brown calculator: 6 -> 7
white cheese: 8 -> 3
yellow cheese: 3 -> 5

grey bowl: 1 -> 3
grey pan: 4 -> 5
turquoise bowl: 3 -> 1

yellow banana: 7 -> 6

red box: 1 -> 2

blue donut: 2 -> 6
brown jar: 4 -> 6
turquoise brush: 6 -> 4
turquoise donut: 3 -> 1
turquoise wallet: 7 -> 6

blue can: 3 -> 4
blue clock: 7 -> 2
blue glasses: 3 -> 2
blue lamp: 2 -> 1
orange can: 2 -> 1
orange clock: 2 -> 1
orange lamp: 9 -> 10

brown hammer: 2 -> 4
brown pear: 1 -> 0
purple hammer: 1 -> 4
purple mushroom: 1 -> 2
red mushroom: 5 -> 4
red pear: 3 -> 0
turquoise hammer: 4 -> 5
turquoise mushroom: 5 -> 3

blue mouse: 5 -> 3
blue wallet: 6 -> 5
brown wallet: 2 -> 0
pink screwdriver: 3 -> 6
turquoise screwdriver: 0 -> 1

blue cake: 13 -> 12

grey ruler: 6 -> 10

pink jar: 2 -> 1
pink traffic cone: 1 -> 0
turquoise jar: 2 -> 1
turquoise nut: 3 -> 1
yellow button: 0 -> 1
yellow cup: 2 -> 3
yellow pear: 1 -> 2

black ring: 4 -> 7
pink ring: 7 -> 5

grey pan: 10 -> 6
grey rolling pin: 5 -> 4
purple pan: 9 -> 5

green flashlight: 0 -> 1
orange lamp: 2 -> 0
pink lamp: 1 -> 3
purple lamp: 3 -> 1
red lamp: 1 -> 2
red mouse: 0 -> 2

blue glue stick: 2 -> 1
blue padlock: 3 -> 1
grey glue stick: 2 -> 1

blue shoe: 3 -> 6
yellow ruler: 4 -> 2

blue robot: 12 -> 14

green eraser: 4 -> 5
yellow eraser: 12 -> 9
··········
What needs to be done: Retype the whole listing above exactly as it appears.

Output of the task:
brown calculator: 6 -> 7
white cheese: 8 -> 3
yellow cheese: 3 -> 5

grey bowl: 1 -> 3
grey pan: 4 -> 5
turquoise bowl: 3 -> 1

yellow banana: 7 -> 6

red box: 1 -> 2

blue donut: 2 -> 6
brown jar: 4 -> 6
turquoise brush: 6 -> 4
turquoise donut: 3 -> 1
turquoise wallet: 7 -> 6

blue can: 3 -> 4
blue clock: 7 -> 2
blue glasses: 3 -> 2
blue lamp: 2 -> 1
orange can: 2 -> 1
orange clock: 2 -> 1
orange lamp: 9 -> 10

brown hammer: 2 -> 4
brown pear: 1 -> 0
purple hammer: 1 -> 4
purple mushroom: 1 -> 2
red mushroom: 5 -> 4
red pear: 3 -> 0
turquoise hammer: 4 -> 5
turquoise mushroom: 5 -> 3

blue mouse: 5 -> 3
blue wallet: 6 -> 5
brown wallet: 2 -> 0
pink screwdriver: 3 -> 6
turquoise screwdriver: 0 -> 1

blue cake: 13 -> 12

grey ruler: 6 -> 10

pink jar: 2 -> 1
pink traffic cone: 1 -> 0
turquoise jar: 2 -> 1
turquoise nut: 3 -> 1
yellow button: 0 -> 1
yellow cup: 2 -> 3
yellow pear: 1 -> 2

black ring: 4 -> 7
pink ring: 7 -> 5

grey pan: 10 -> 6
grey rolling pin: 5 -> 4
purple pan: 9 -> 5

green flashlight: 0 -> 1
orange lamp: 2 -> 0
pink lamp: 1 -> 3
purple lamp: 3 -> 1
red lamp: 1 -> 2
red mouse: 0 -> 2

blue glue stick: 2 -> 1
blue padlock: 3 -> 1
grey glue stick: 2 -> 1

blue shoe: 3 -> 6
yellow ruler: 4 -> 2

blue robot: 12 -> 14

green eraser: 4 -> 5
yellow eraser: 12 -> 9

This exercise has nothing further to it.